--- BEGIN DATA SHOWN ---
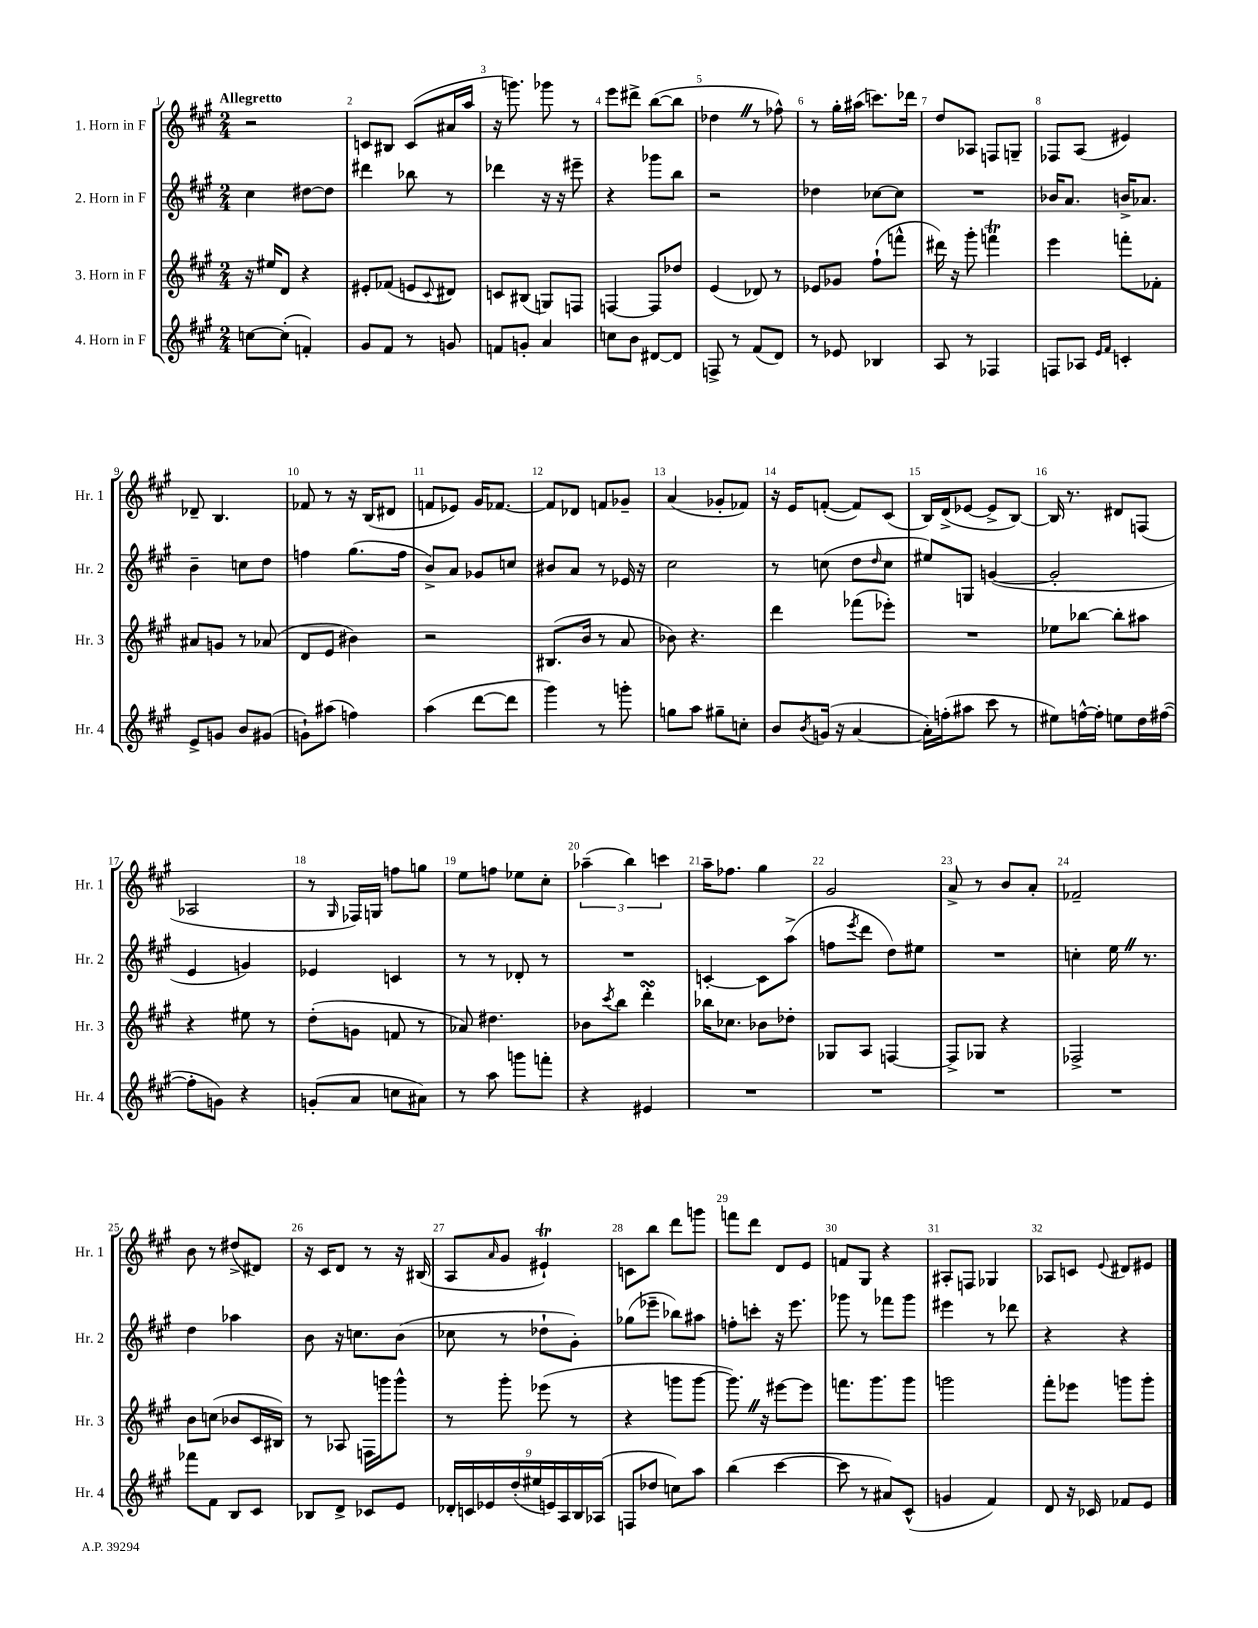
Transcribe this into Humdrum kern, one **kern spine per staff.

**kern	**kern	**kern	**kern
*part4	*part3	*part2	*part1
*staff4	*staff3	*staff2	*staff1
*I"4. Horn in F	*I"3. Horn in F	*I"2. Horn in F	*I"1. Horn in F
*I'Hr. 4	*I'Hr. 3	*I'Hr. 2	*I'Hr. 1
*clefG2	*clefG2	*clefG2	*clefG2
*k[f#c#g#]	*k[f#c#g#]	*k[f#c#g#]	*k[f#c#g#]
*M2/4	*M2/4	*M2/4	*M2/4
=1	=1	=1	=1
!	!	!	!LO:TX:a:B:t=Allegretto
[8ccn\L	16r	4cc#\	2r
.	16ee#X/KL	.	.
(8cc'\J]	8d/J	.	.
4fn'/)	4r	[8dd#X\L	.
.	.	8dd#\J]	.
=2	=2	=2	=2
8g#/L	8e#X'/L	4ddd#X\	8cn/L
8f#/J	(8f-X/J	.	8B#X/J
8r	8en/L	8bb-X\	(8c/L
.	8qqc#/	.	.
8gn/	8d#X/J)	8r	16a#X/L
.	.	.	16aa/JJ
=3	=3	=3	=3
8fn/L	8cn/L	4ddd-X\	16r
.	.	.	8.gggn\)
8gn'/J	(8B#X/J	.	.
4a/	8Gn/L)	16r	8ggg-X\
.	.	16r	.
.	8Fn/J	8eee#X~\	8r
=4	=4	=4	=4
8ccn\L	[4Fn/	4r	8eee\L
8b\J	.	.	8ddd#X^\J
[8d#X/L	8F/L]	8ggg-X\L	([8bb\L
8d#/J]	8dd-X/J	8bb\J	8bb\J]
=5	=5	=5	=5
8Fn^/	(4e/	2r	4dd-XZ\
8r	.	.	.
(8f#/L	8d-X/)	.	8r
8d/J)	8r	.	8ff-X^^\)
=6	=6	=6	=6
8r	8e-X/L	4dd-X\	8r
8e-X/	8g-X/J	.	16gg#'\LL
.	.	.	(16aa#X\JJ
4B-X/	(8ff#`\L	[8cc-X\L	8.cccn\L)
.	8fffn^^\J	8cc-\J]	.
.	.	.	16ddd-X\Jk
=7	=7	=7	=7
8A/	16ddd#X\)	2r	8dd/L
.	16r	.	.
8r	8ggg#'\	.	8A-X/J
4F-X/	4fffnT\	.	8Fn/L
.	.	.	8Gn~/J
=8	=8	=8	=8
8Fn/L	4eee\	16b-X/KL	8F-X/L
.	.	8.a/J	.
8A-X/J	.	.	(8A/J
16qqe/LL	.	.	.
16qqf#/JJ	.	.	.
4cn'/	8fffn'\L	16bn^/KL	4e#X/)
.	.	8.a-X/J	.
.	8f-X'\J	.	.
!!LO:LB:g=z
=9	=9	=9	=9
8e^/L	8a#X/L	4b~\	8d-X~/
8gn/J	8gn/J	.	4.B/
8b/L	8r	8ccn\L	.
(8g#X/J	(8a-X/	8dd\J	.
=10	=10	=10	=10
8gn`\L)	8d/L	4ffn\	8f-X/
(8aa#X\J	8e/J	.	8r
4ffn\)	4b#X\)	(8.gg#\L	16r
.	.	.	(16B/KL
.	.	.	8d#X/J
.	.	16ff\Jk	.
=11	=11	=11	=11
(4aa\	2r	8b^/L)	8fn/L
.	.	8a/J	8e-X/J)
[8ddd\L	.	8g-X/L	16g#/KL
.	.	.	[8.f-X/J
8ddd\J]	.	8ccn/J	.
=12	=12	=12	=12
4ggg#\)	(8.B#X/L	8b#X/L	8f-/L]
.	.	8a/J	8d-X/J
.	16b/Jk	.	.
8r	8r	8r	8fn/L
8gggn'\	8a/	16e-X/	8g-X~/J
.	.	16r	.
=13	=13	=13	=13
8ggn\L	8b-X\)	2cc#\	(4a/
8aa\J	4.r	.	.
8gg#X~\L	.	.	8g-X'/L
8ccn'\J	.	.	8f-X/J)
=14	=14	=14	=14
8b/L	4ddd\	8r	16r
.	.	.	16e/KL
8qb/	.	.	.
(16gn/Jk	.	(8ccn\	([8fn'/J
16r	.	.	.
[4a/	(8fff-X\L	8dd\L	8f/L])
.	.	16qqdd/	.
.	8eee-X'\J)	8cc\J	(8c#/J
=15	=15	=15	=15
16a'\LL])	2r	8ee#X/L)	16B/LL)
(16ffn'\J	.	.	(16d^/J
8aa#X\J	.	8Gn/J	[8e-X/J
8ccc#\	.	([4gn/	8e-^/L]
8r	.	.	[8B/J)
=16	=16	=16	=16
8ee#X\L)	8ee-X\L	2g'/]	16B/]
.	.	.	8.r
[16ffn^^\L	[8bb-X\J	.	.
16ff'\JJ]	.	.	.
8een\L	8bb-'\L]	.	8d#X/L
16dd\L	8aa#X\J	.	(8Fn/J
([16ff#X\JJ	.	.	.
!!LO:LB:g=z
=17	=17	=17	=17
8ff#'\L]	4r	4e/	2A-X/
8gn\J)	.	.	.
4r	8ee#X\	4gn/)	.
.	8r	.	.
=18	=18	=18	=18
(8gn'/L	(8dd'\L	4e-X/	8r
.	.	.	16qqG#/
8a/J	8gn\J	.	16F-X/LL)
.	.	.	16Gn/JJ
8ccn\L	8fn/	4cn/	8ffn\L
8a#X\J)	8r	.	8ggn\J
=19	=19	=19	=19
8r	8a-X/)	8r	8ee\L
8aa\	4.dd#X\	8r	8ffn\J
8gggn\L	.	8d-X'/	8ee-X\L
8fffn'\J	.	8r	8cc#'\J
=20	=20	=20	=20
4r	8b-X\L	2r	(6aa-X~\
.	8qccc#/	.	.
.	8bb\J	.	.
.	.	.	6bb\)
4e#X/	4dddsSSs'\	.	.
.	.	.	6cccn\
=21	=21	=21	=21
2r	16bb-X\KL	[4cn'/	16aa~\KL
.	8.cc-X\J	.	8.ff-X\J
.	8b-X\L	8c\L]	4gg#\
.	8dd-X'\J	(8aa^\J	.
=22	=22	=22	=22
2r	8G-X/L	8ffn\L	2g#/
.	.	8qeee/	.
.	8A/J	8ddd\J	.
.	[4Fn/	8dd\L)	.
.	.	8ee#X\J	.
=23	=23	=23	=23
2r	8F^/L]	2r	8a^/
.	8G-X/J	.	8r
.	4r	.	8b/L
.	.	.	8a'/J
=24	=24	=24	=24
2r	2F-X^/	4ccn'\	2f-X~/
.	.	16eeZ\	.
.	.	8.r	.
!!LO:LB:g=z
=25	=25	=25	=25
8fff-X\L	8b\L	4dd\	8b\
8f#\J	(8ccn\J	.	8r
8B/L	8b-X/L	4aa-X\	(8dd#X^/L
8c#/J	16c#/L	.	8d#X/J)
.	16B#X/JJ)	.	.
=26	=26	=26	=26
8B-X/L	8r	8b\	16r
.	.	.	16c#/KL
8d^/J	8A-X/	16r	8d/J
.	.	8.ccn\L	.
8c-X/L	16Fn\LL	.	8r
.	16gggn\J	.	.
8e/J	8ggg^^\J	(8b\J	16r
.	.	.	(16B#X/
=27	=27	=27	=27
18d-X'/LL	8r	8cc-X\	8A/L
18cn/	.	.	.
18e-X/	.	.	.
.	.	.	16qqa/
.	8ggg#'\	8r	8g#/J
(18dd'/	.	.	.
18ee#X/	.	.	.
.	(8eee-X\	8dd-X`\L	4e#Xt`/)
18en/)	.	.	.
18A/	.	.	.
.	8r	8g#'\J)	.
18B/	.	.	.
(18A-X/JJ	.	.	.
=28	=28	=28	=28
8Fn/L	4r	(8gg-X\L	8cn\L
8dd-X/J	.	8eee-X~\J	8bb\J
8ccn\L)	8gggn\L	8bb-X\L)	8ddd\L
8aa\J	[8ggg\J	8aa#X\J	8gggn\J
=29	=29	=29	=29
(4bb\	8.gggZ\])	8ffn'\L	8fffn\L
.	.	8cccn'\J	8ddd\J
.	16r	.	.
[4ccc#\	[8eee#X\L	16r	8d/L
.	.	8.eee\	.
.	8eee#\J]	.	8e/J
=30	=30	=30	=30
8ccc#\]	8.fffn\L	8ggg-X\	8fn/L
8r	.	8r	8G#/J
.	8.ggg#\	.	.
8a#X/L)	.	8fff-X\L	4r
(8c#^^/J	8ggg#\J	8ggg-\J	.
=31	=31	=31	=31
4gn/	2gggn\	4eee#X\	8A#X'/L
.	.	.	8Fn/J
4f#/)	.	8r	4G-X/
.	.	8ddd-X\	.
=32	=32	=32	=32
8d/	8fff#'\L	4r	8A-X/L
16r	8eee-X\J	.	8cn/J
16c-X/	.	.	.
.	.	.	8qqe/
8f-X/L	8gggn\L	4r	8d#X/L
8e/J	8ggg'\J	.	8e#X/J
==	==	==	==
*-	*-	*-	*-
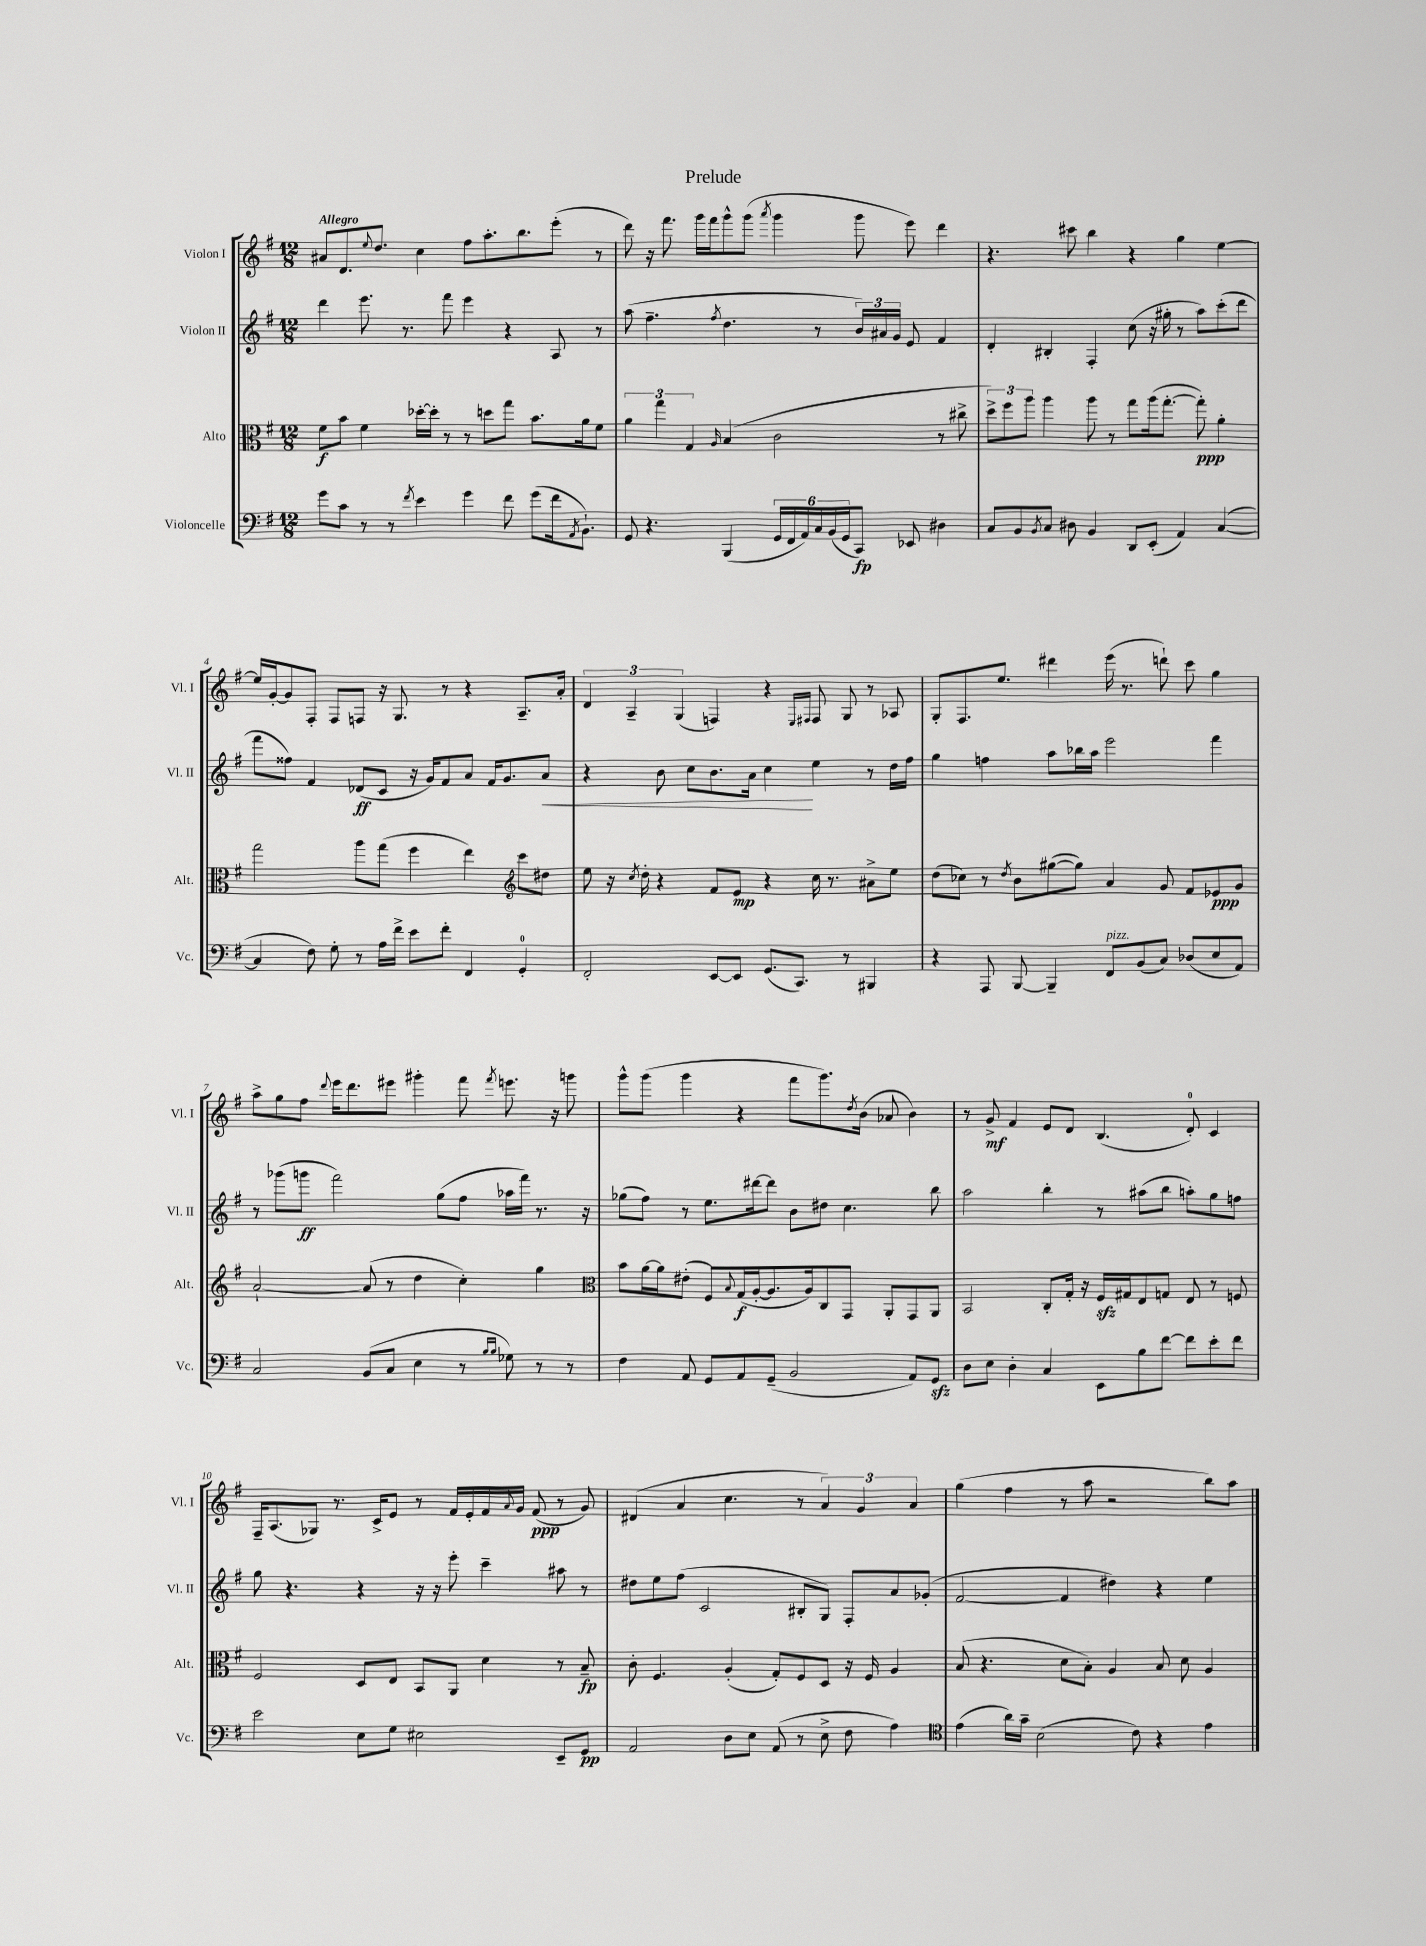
--- END DATA SHOWN ---
■ **TASK REQUIREMENTS**:
Pick out every row that contains the string "kern", treating uppercase and lowercase letters as different.

■ **SOLUTION FOR THIS EXERCISE**:
Transcribe this into Humdrum kern, one **kern spine per staff.
**kern	**kern	**kern	**kern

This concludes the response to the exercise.